--- Input data Enclosed Below ---

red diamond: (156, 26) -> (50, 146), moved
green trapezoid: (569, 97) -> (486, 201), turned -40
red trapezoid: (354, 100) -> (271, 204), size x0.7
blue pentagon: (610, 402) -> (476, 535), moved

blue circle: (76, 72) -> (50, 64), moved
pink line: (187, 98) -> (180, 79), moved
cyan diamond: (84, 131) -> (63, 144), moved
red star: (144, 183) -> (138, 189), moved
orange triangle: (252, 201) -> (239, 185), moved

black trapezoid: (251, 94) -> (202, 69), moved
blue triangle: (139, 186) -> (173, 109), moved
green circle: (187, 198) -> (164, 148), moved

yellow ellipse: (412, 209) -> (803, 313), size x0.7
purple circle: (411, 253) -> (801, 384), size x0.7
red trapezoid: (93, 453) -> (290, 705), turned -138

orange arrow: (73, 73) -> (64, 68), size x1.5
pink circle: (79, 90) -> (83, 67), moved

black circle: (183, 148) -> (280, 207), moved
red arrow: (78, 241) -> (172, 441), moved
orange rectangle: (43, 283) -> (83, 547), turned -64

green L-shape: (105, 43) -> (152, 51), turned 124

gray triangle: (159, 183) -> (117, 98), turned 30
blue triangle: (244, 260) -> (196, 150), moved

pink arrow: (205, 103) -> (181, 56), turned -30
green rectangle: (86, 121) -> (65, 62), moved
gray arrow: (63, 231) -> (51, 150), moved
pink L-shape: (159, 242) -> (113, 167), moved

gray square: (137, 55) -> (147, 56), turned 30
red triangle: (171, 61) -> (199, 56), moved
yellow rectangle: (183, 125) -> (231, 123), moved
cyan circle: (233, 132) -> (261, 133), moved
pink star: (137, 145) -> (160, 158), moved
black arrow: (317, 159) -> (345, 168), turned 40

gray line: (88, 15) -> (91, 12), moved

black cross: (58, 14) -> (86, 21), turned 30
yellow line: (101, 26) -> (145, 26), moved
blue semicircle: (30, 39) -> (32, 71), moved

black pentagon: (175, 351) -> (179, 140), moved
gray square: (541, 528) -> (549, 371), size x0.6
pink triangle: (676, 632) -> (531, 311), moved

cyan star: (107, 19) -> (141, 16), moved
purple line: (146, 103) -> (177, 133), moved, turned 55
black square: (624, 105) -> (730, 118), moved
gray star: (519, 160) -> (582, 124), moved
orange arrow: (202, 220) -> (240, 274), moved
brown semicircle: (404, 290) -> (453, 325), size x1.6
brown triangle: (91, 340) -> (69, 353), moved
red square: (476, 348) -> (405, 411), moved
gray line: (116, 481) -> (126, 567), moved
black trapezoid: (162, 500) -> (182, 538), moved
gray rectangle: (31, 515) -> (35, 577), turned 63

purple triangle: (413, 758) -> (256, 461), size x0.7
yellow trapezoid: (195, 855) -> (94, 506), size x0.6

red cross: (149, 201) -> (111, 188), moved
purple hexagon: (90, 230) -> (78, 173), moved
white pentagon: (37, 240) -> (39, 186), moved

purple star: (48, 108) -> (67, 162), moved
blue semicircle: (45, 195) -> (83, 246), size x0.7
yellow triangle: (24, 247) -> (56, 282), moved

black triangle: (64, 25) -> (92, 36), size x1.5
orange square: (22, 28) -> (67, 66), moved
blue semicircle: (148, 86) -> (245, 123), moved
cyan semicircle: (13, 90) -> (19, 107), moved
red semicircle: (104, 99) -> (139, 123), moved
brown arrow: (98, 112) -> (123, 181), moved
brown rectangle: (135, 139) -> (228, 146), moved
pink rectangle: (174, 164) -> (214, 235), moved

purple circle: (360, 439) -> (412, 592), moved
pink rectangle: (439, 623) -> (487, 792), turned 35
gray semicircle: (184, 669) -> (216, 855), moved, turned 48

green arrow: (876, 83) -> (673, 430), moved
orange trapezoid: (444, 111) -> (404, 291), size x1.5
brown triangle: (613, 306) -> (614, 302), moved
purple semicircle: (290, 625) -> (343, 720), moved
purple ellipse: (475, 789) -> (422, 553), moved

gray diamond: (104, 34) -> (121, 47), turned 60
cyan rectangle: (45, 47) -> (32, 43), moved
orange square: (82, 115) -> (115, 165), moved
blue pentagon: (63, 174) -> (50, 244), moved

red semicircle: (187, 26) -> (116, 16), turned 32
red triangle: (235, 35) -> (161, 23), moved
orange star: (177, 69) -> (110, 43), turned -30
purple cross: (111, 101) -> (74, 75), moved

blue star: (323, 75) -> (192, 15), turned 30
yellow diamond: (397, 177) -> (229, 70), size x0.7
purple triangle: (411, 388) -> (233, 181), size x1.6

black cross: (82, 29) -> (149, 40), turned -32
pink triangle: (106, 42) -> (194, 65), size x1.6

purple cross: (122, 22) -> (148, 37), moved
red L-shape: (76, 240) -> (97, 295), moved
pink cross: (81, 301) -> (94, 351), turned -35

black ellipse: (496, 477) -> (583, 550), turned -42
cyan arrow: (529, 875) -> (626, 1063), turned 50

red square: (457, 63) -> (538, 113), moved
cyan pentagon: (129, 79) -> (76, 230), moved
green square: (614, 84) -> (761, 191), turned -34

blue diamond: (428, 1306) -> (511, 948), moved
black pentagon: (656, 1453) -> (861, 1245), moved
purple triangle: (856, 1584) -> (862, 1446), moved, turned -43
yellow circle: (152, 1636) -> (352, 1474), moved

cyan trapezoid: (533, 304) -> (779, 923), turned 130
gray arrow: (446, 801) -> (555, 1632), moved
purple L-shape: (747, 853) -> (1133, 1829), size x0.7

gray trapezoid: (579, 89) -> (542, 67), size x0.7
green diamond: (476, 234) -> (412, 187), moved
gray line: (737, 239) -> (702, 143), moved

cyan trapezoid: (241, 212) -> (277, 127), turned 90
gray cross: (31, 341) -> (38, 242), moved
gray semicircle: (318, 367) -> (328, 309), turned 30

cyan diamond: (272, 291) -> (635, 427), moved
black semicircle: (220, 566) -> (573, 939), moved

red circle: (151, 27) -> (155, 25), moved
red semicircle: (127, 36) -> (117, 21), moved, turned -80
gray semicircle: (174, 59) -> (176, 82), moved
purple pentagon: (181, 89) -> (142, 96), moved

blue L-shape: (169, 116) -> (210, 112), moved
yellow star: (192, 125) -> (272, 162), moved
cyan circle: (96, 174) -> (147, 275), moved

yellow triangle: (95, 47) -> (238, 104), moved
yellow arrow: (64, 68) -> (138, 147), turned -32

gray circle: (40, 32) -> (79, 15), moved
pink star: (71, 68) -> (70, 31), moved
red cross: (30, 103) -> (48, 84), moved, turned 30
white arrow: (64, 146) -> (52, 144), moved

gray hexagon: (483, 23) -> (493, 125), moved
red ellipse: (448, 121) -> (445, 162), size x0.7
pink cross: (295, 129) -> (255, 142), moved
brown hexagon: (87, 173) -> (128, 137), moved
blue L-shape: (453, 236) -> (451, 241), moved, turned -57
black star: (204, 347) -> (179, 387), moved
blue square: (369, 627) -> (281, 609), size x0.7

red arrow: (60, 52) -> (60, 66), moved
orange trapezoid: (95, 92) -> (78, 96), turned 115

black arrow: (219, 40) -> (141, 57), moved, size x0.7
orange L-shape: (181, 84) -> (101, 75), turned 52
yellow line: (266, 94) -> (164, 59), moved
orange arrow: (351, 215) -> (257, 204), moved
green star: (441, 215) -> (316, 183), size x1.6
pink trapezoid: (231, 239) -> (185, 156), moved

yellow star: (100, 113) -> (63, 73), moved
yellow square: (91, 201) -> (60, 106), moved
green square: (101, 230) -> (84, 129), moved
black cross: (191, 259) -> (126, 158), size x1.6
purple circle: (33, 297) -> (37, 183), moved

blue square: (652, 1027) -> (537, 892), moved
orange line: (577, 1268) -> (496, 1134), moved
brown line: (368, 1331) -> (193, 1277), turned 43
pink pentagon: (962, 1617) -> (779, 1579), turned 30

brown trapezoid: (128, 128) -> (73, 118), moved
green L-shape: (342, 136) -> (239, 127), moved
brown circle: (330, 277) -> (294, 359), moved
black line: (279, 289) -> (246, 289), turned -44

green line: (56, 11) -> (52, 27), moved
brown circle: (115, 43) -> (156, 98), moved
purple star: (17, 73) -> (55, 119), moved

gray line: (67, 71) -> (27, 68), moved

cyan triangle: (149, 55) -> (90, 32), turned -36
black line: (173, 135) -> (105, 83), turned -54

--- End of Enclosed Input data ---

Please, from the entries above, set down exactly the lines from the one containing "cyan diamond: (84, 131) -> (63, 144), moved" through the one containing "blue triangle: (139, 186)", and only those.

▸ **Task output**
cyan diamond: (84, 131) -> (63, 144), moved
red star: (144, 183) -> (138, 189), moved
orange triangle: (252, 201) -> (239, 185), moved

black trapezoid: (251, 94) -> (202, 69), moved
blue triangle: (139, 186) -> (173, 109), moved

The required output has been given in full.